THE PROBLEM: Write out exactly the lines from the one with "HALL pin OUT: A0 -> 7" through the last line of the data below, but not the pictures.

Change detection outputs
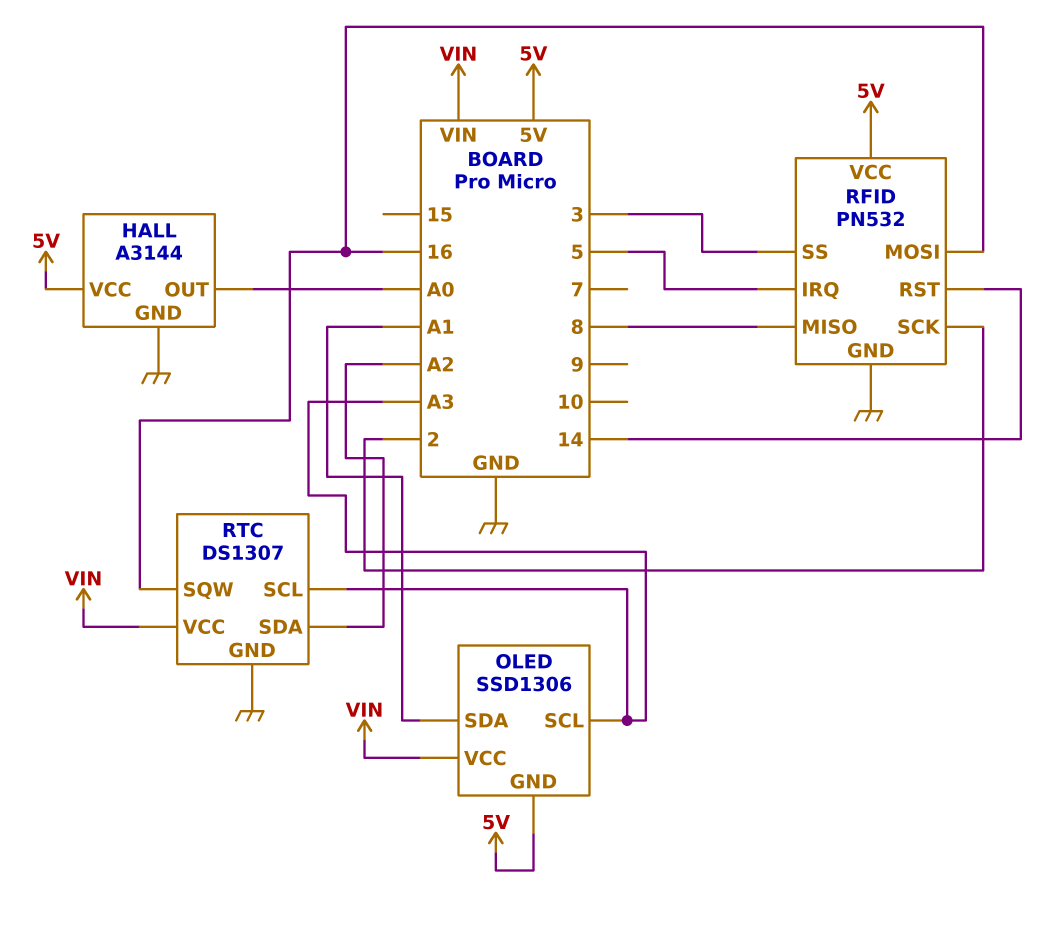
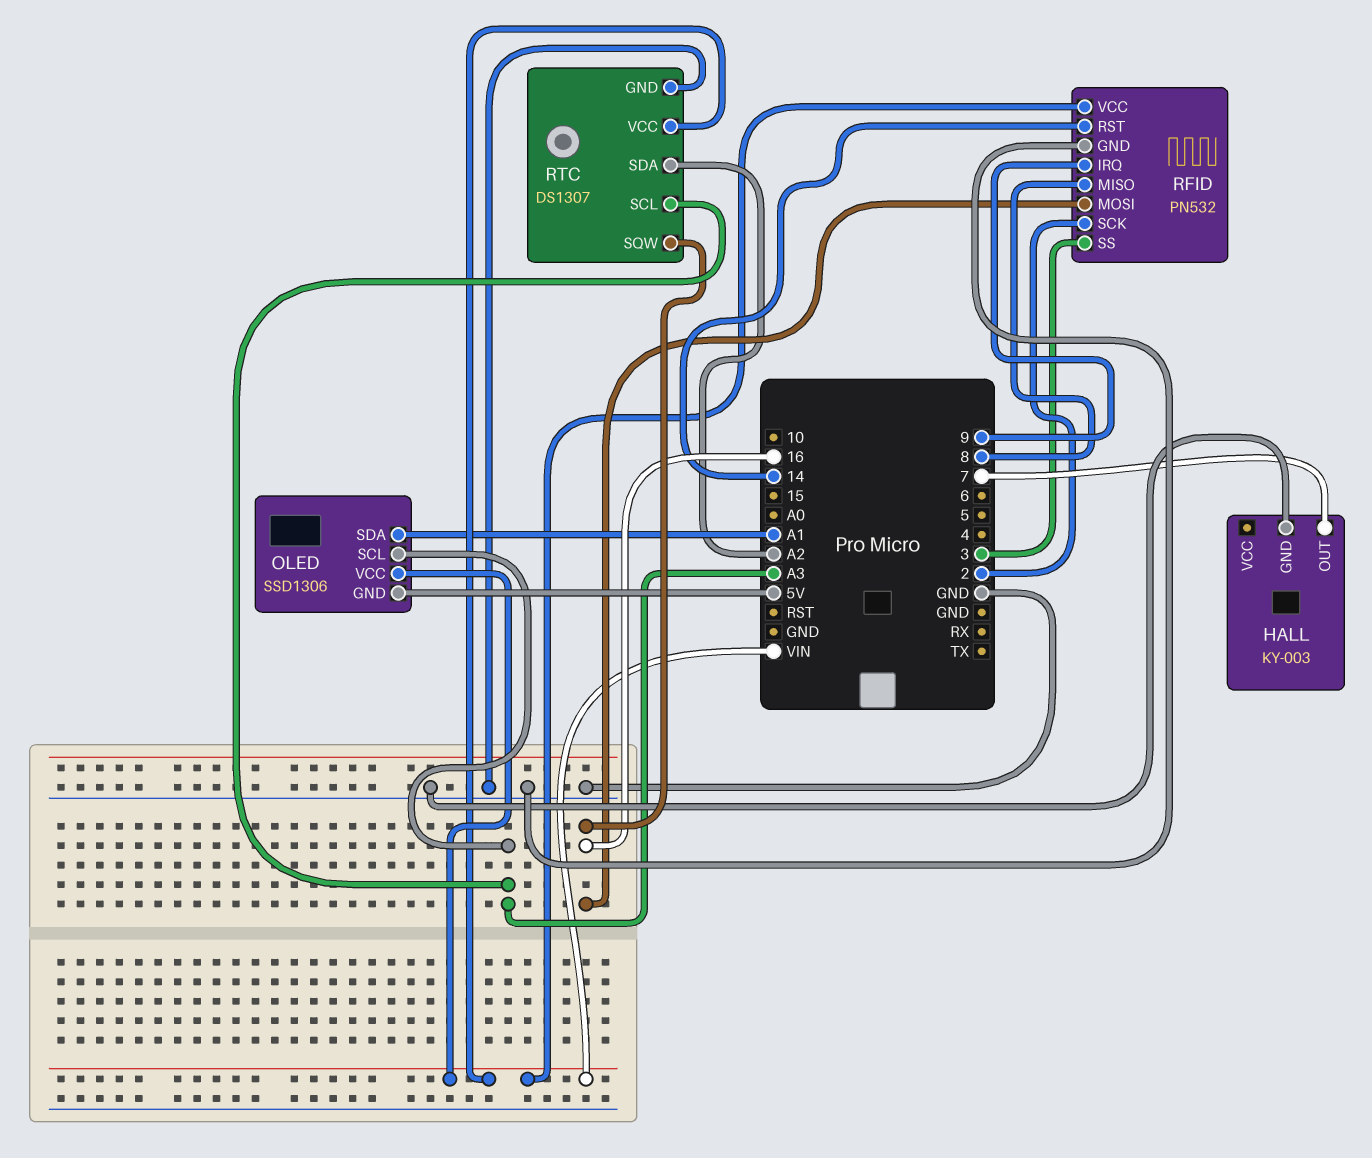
HALL: A3144 -> KY-003
HALL pin OUT: A0 -> 7
HALL pin VCC: 5V -> none
RFID pin IRQ: 5 -> 9
RFID pin VCC: 5V -> VIN

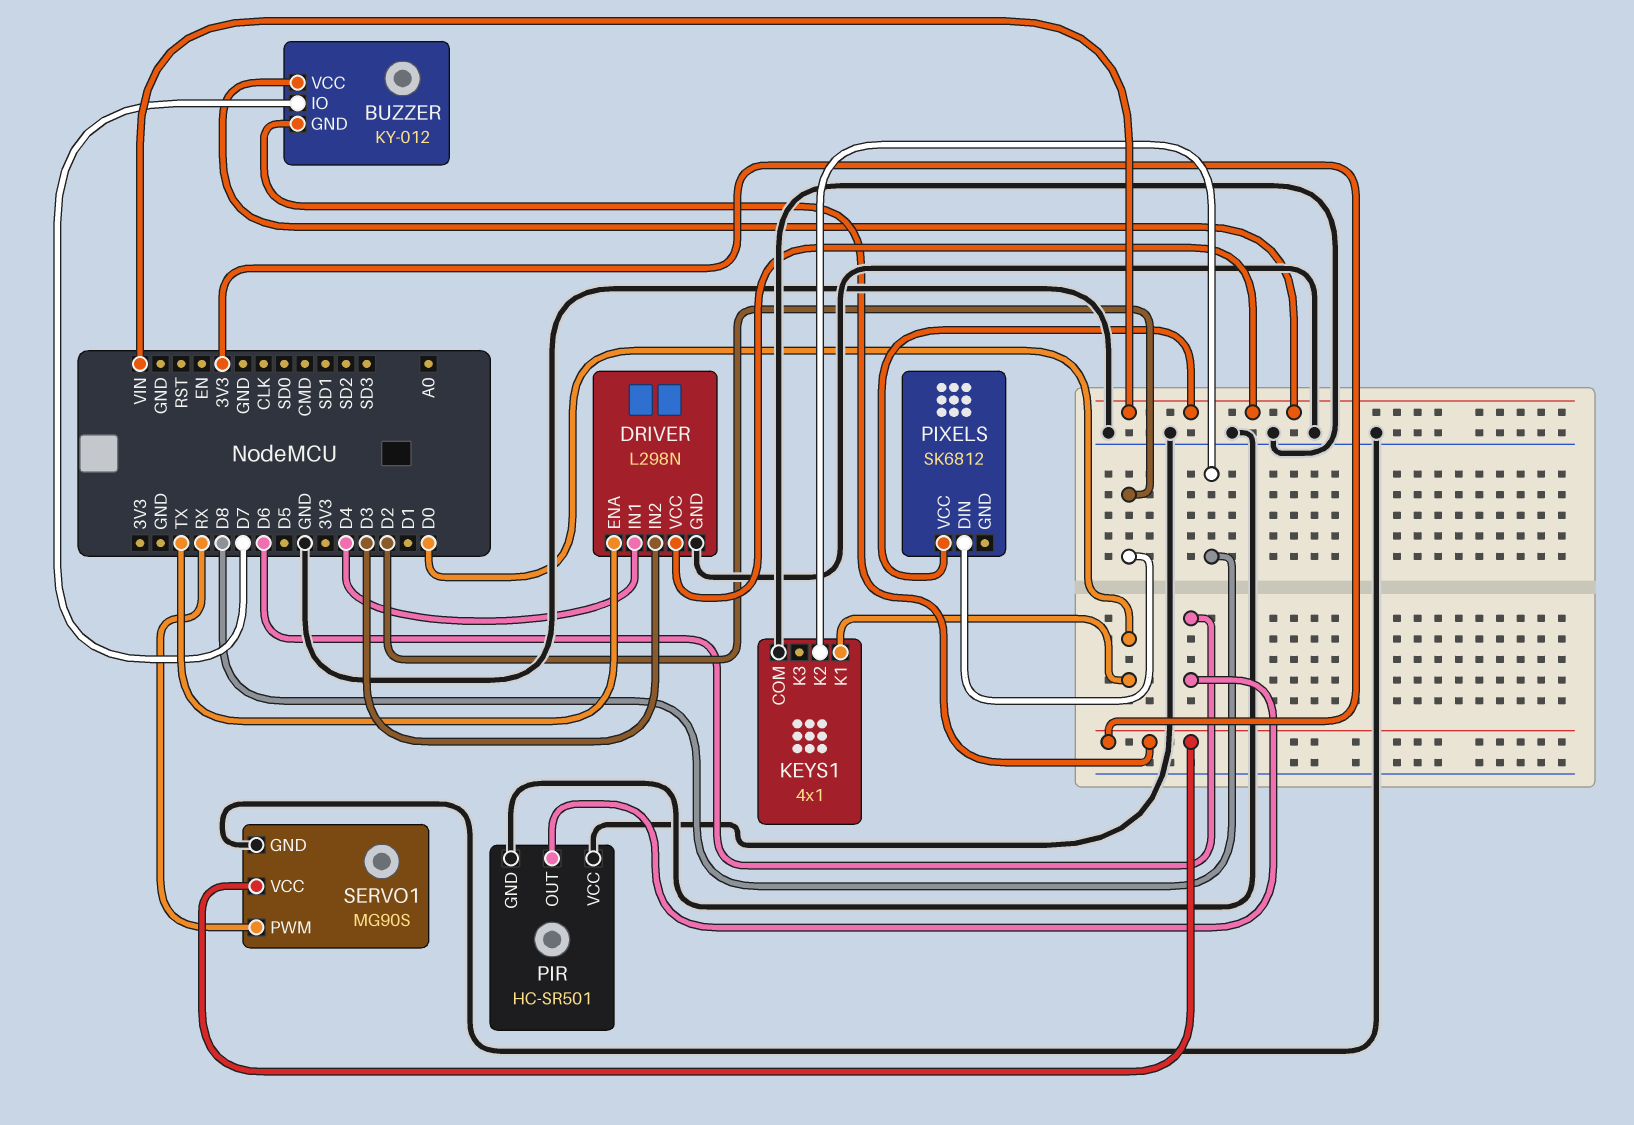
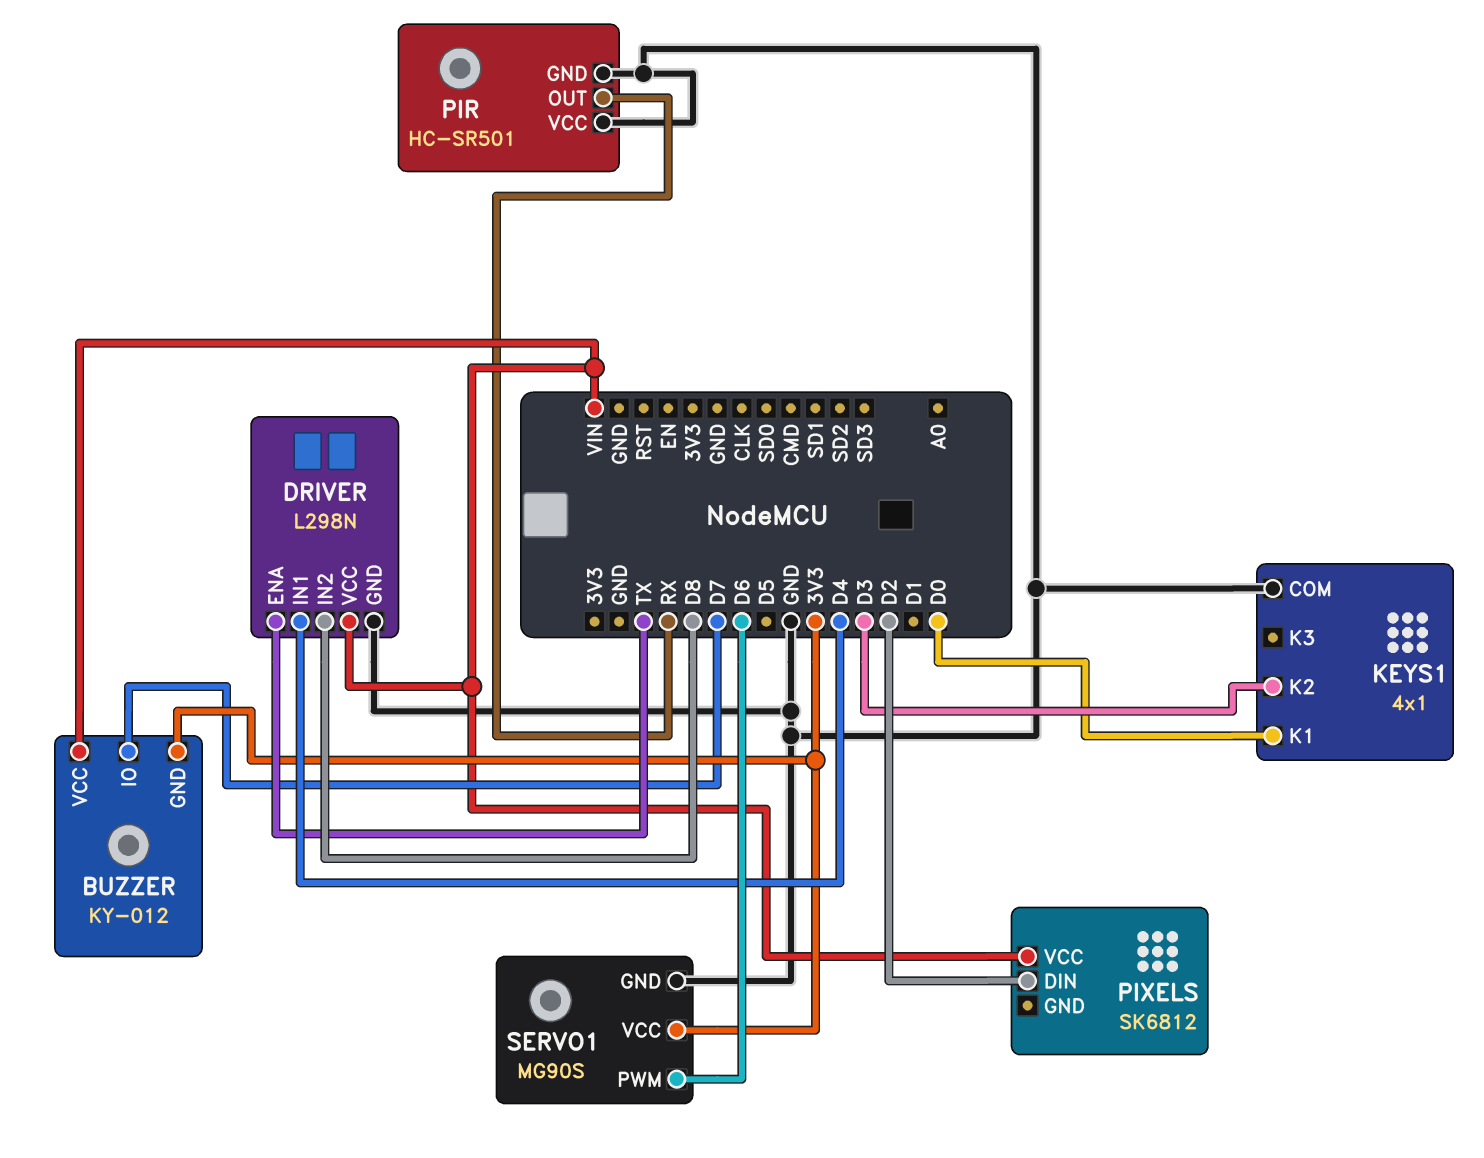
DRIVER pin IN2: D3 -> D8
KEYS1 pin K2: D8 -> D3
PIR pin OUT: D6 -> RX
SERVO1 pin PWM: RX -> D6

RESULT:
HALL pin OUT: A0 -> 7
HALL pin VCC: 5V -> none
RFID pin IRQ: 5 -> 9
RFID pin VCC: 5V -> VIN

DRIVER pin IN2: D3 -> D8
KEYS1 pin K2: D8 -> D3
PIR pin OUT: D6 -> RX
SERVO1 pin PWM: RX -> D6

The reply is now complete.